#### Provided entries ####
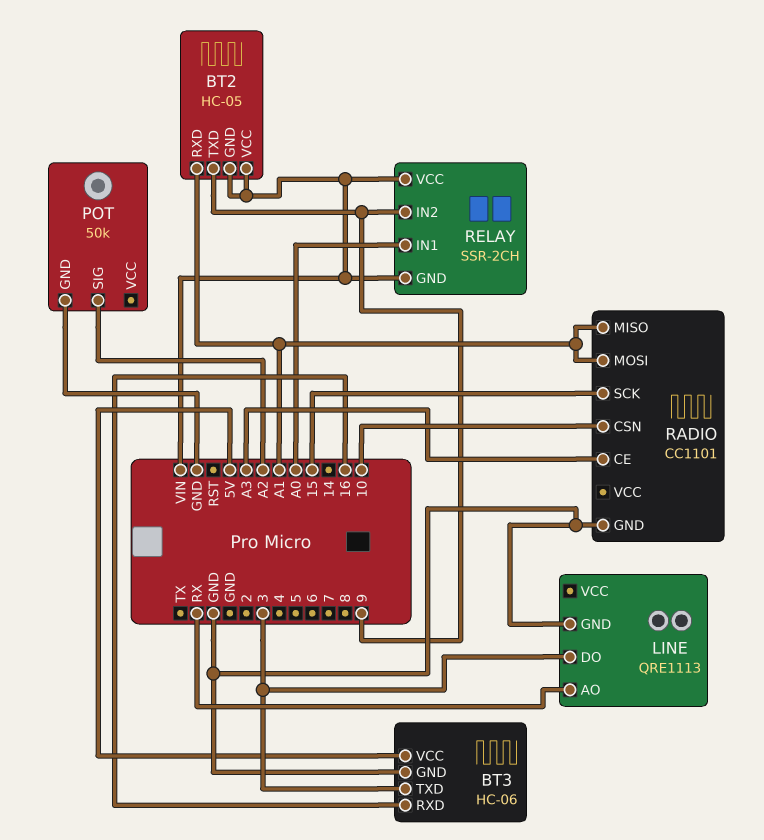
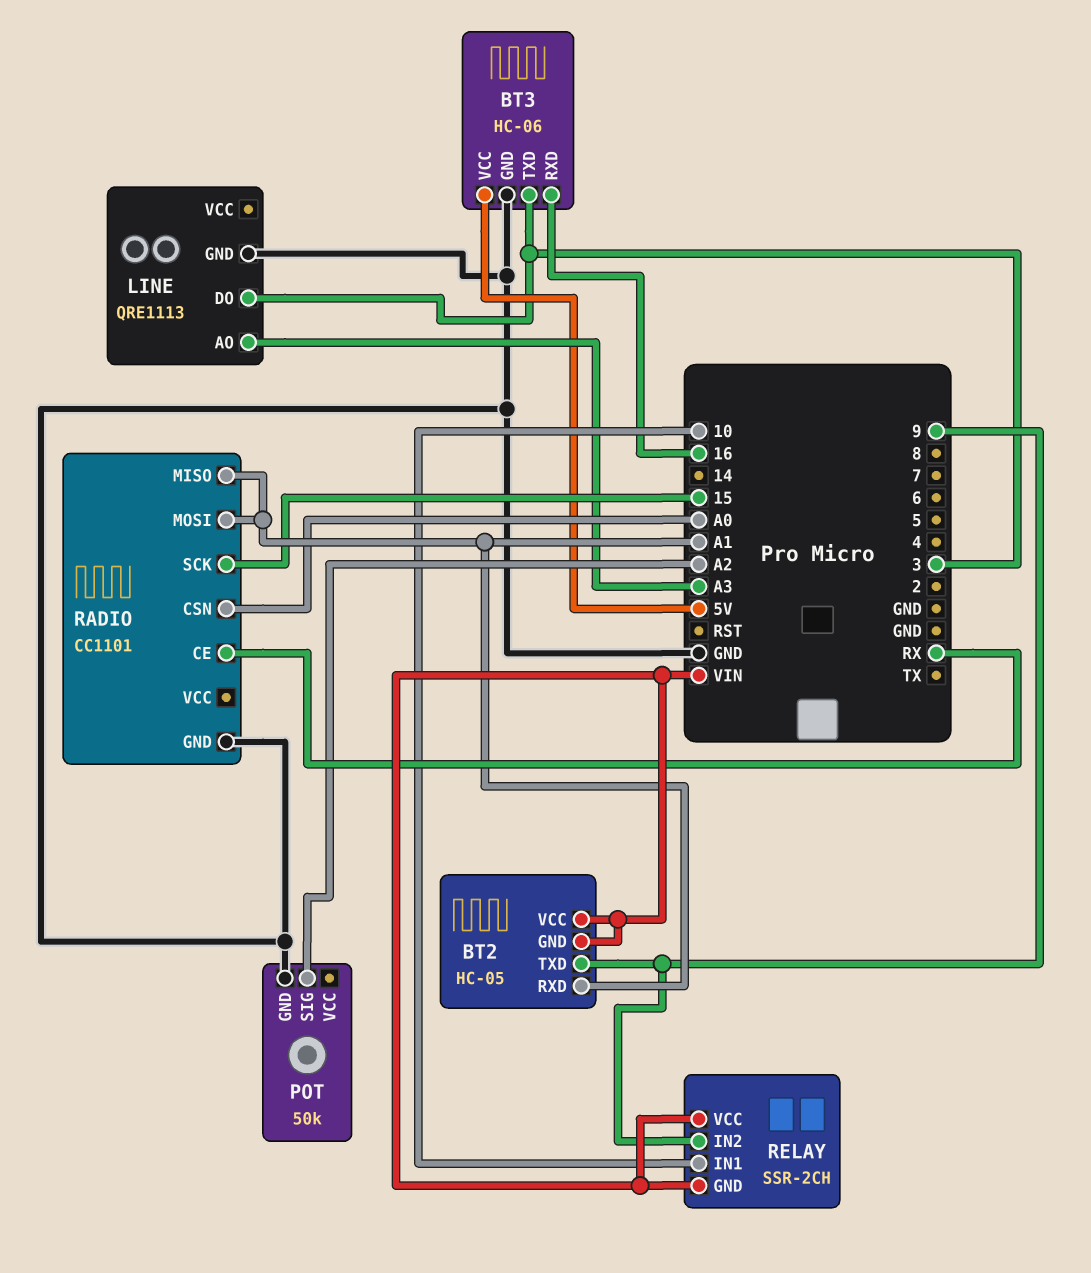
LINE pin AO: RX -> A3
RADIO pin CE: A3 -> RX
RADIO pin CSN: 10 -> A0
RELAY pin IN1: A0 -> 10

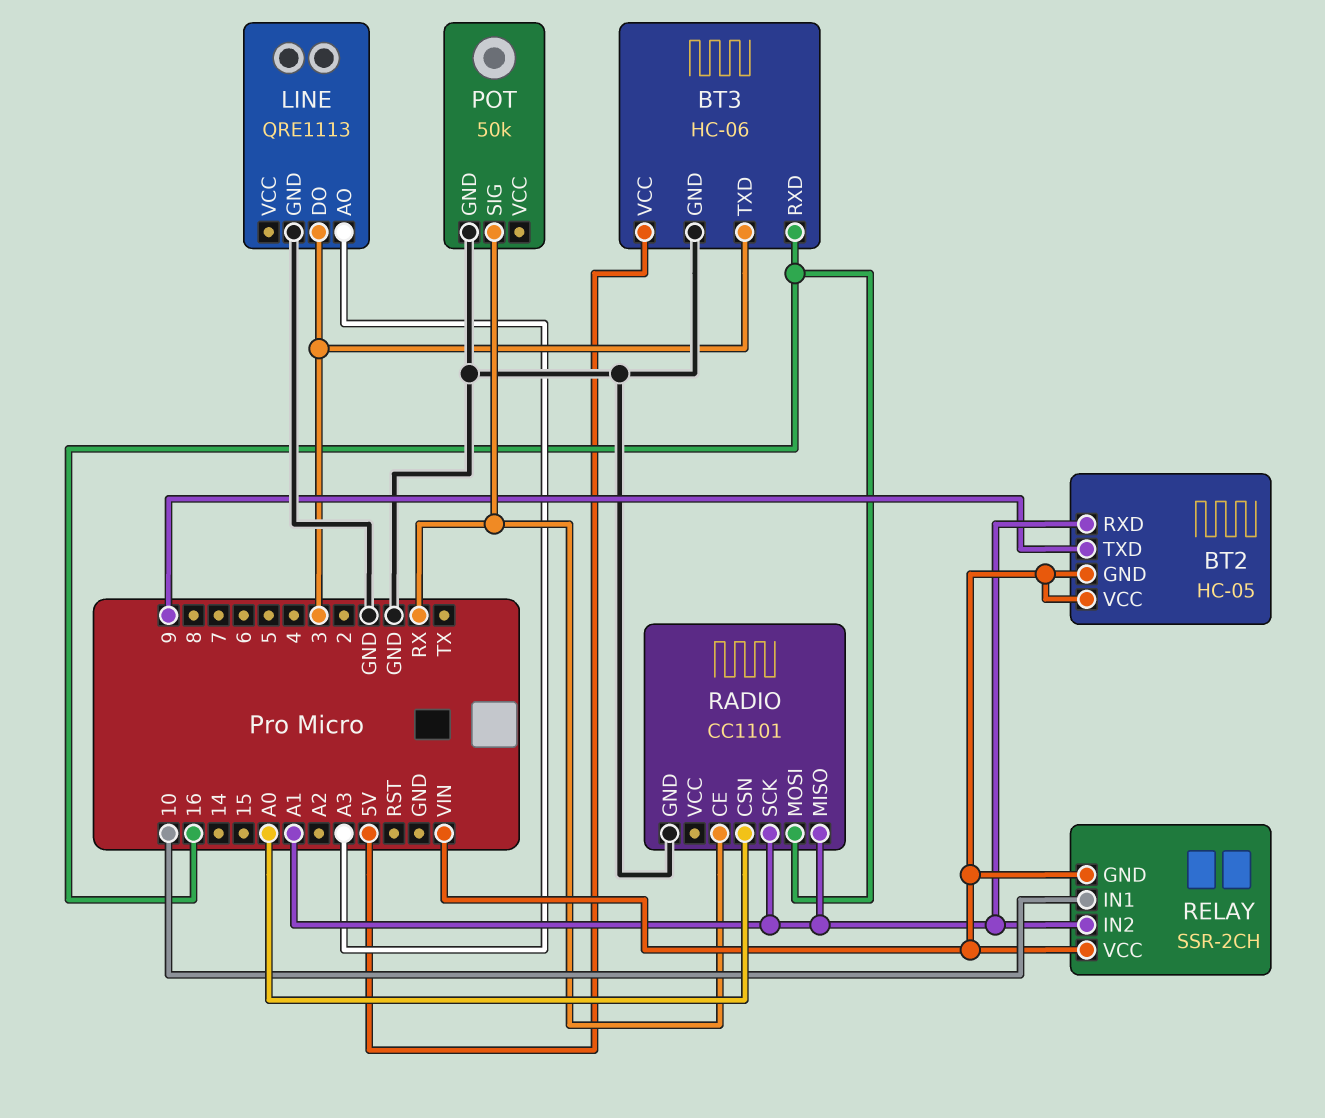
POT pin SIG: A2 -> RX
RADIO pin MOSI: A1 -> 16
RADIO pin SCK: 15 -> A1
RELAY pin IN2: 9 -> A1

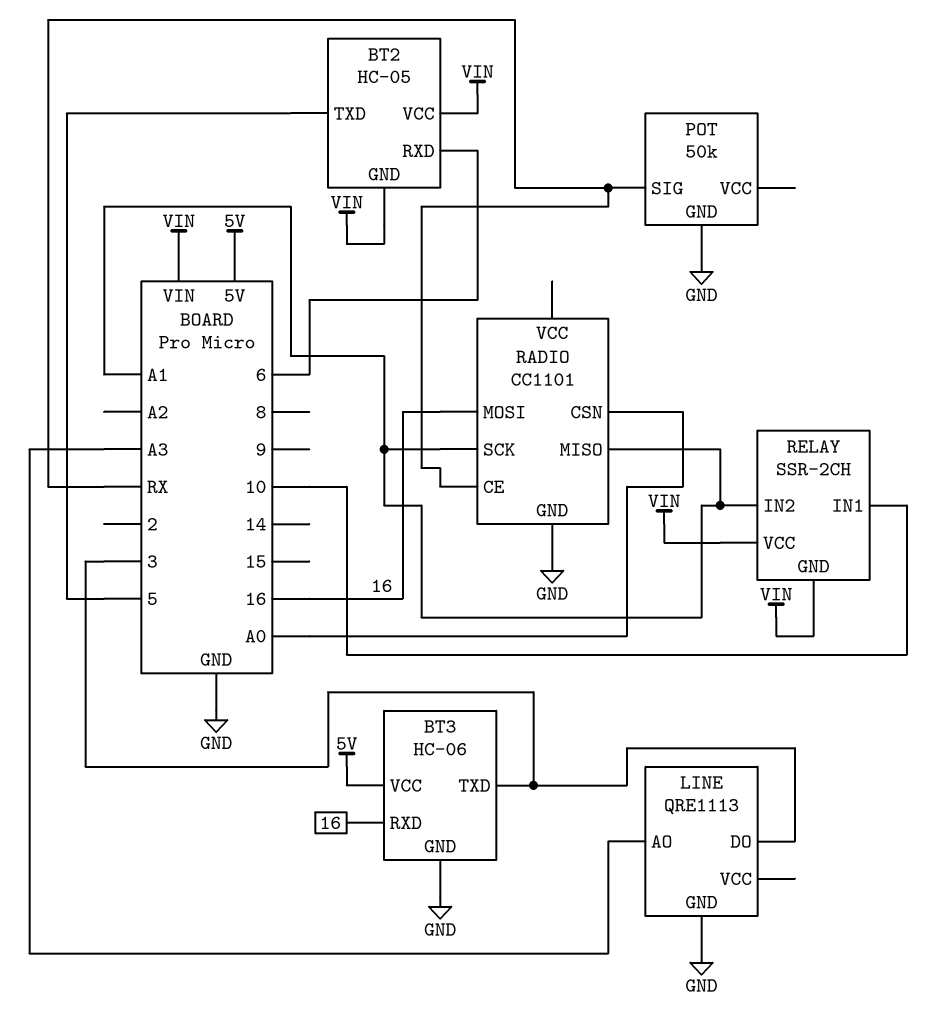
BT2 pin RXD: A1 -> 6
BT2 pin TXD: 9 -> 5

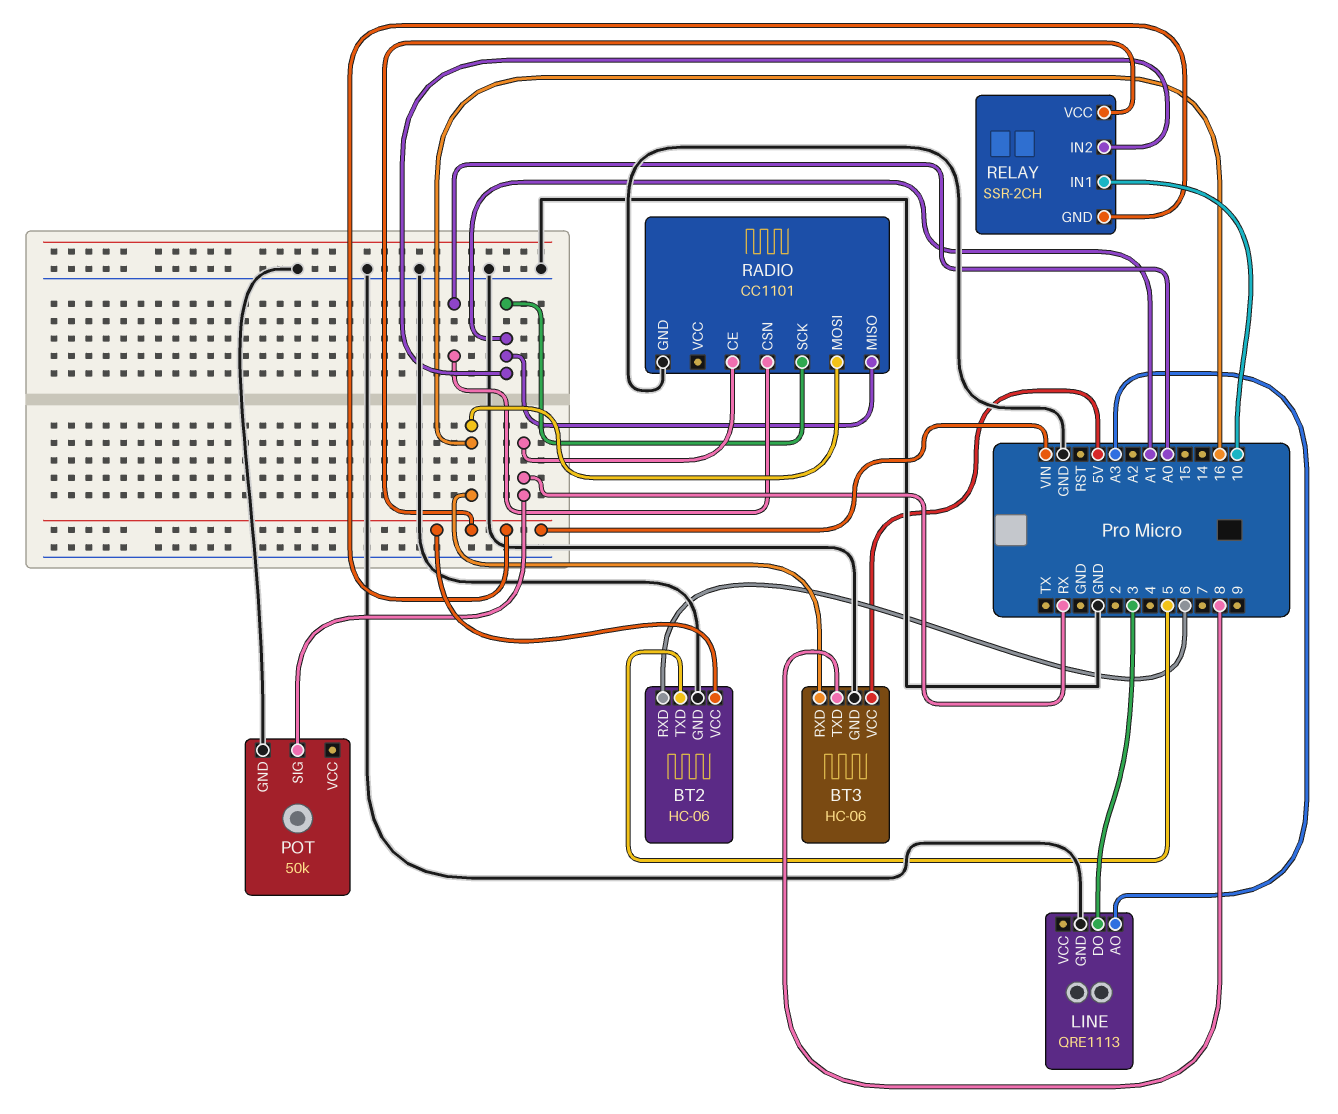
BT2: HC-05 -> HC-06
BT2 pin GND: VIN -> GND
BT3 pin TXD: 3 -> 8

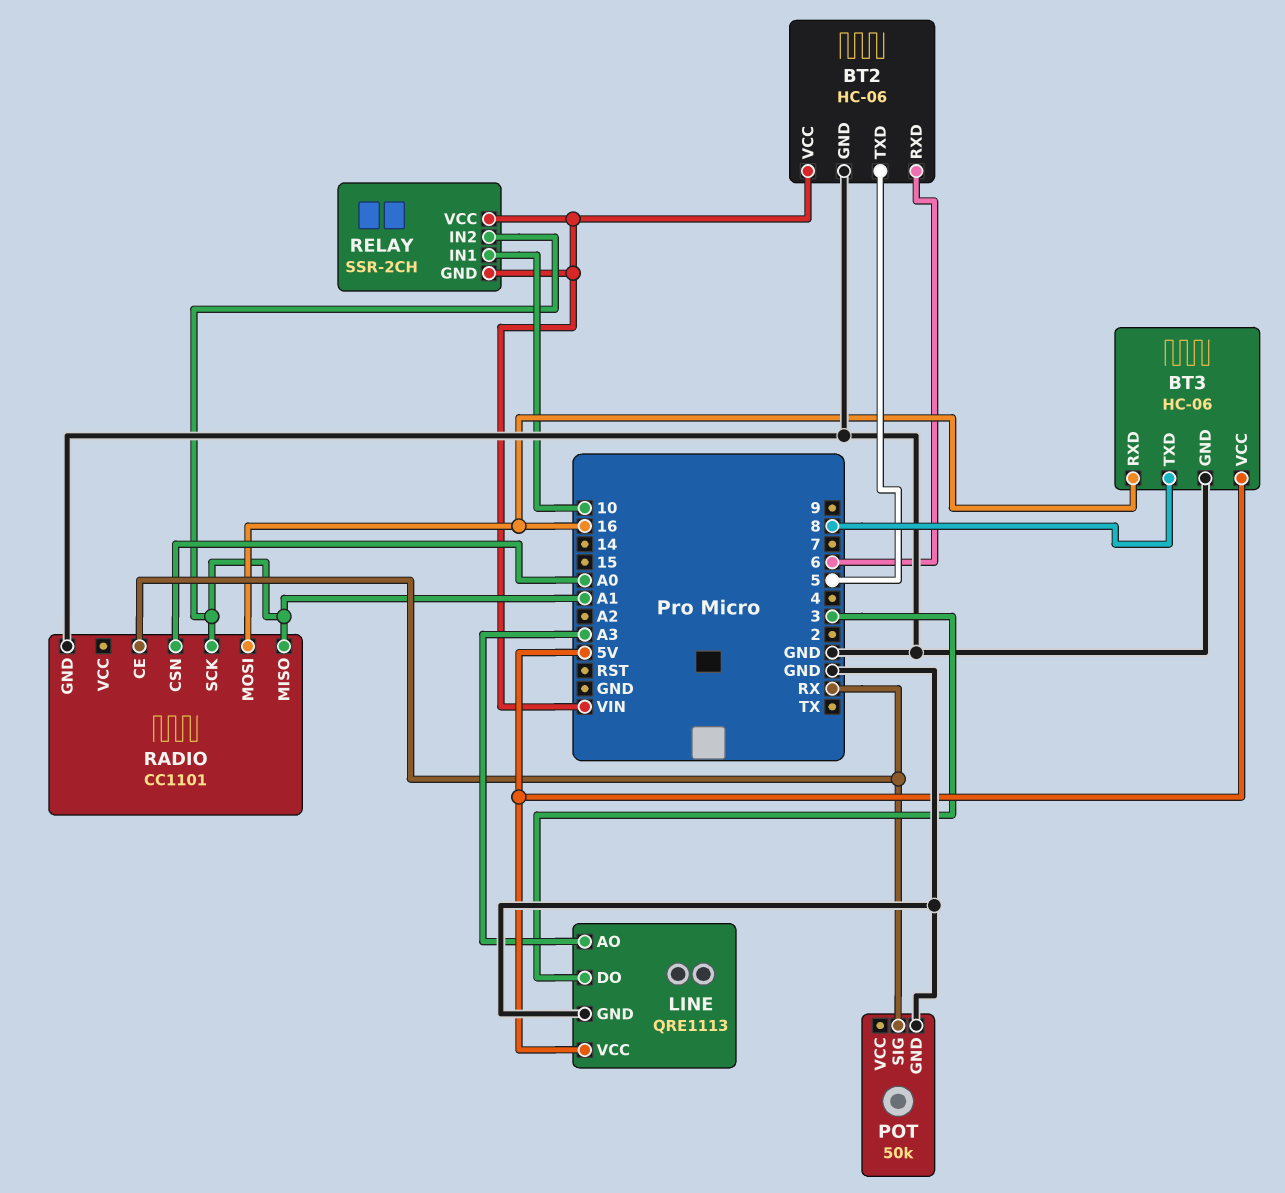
LINE pin VCC: none -> 5V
####
What this task involves
Every line above with the word "RADIO" belongs in the answer, copied as written.

Answer to this task
RADIO pin CE: A3 -> RX
RADIO pin CSN: 10 -> A0
RADIO pin MOSI: A1 -> 16
RADIO pin SCK: 15 -> A1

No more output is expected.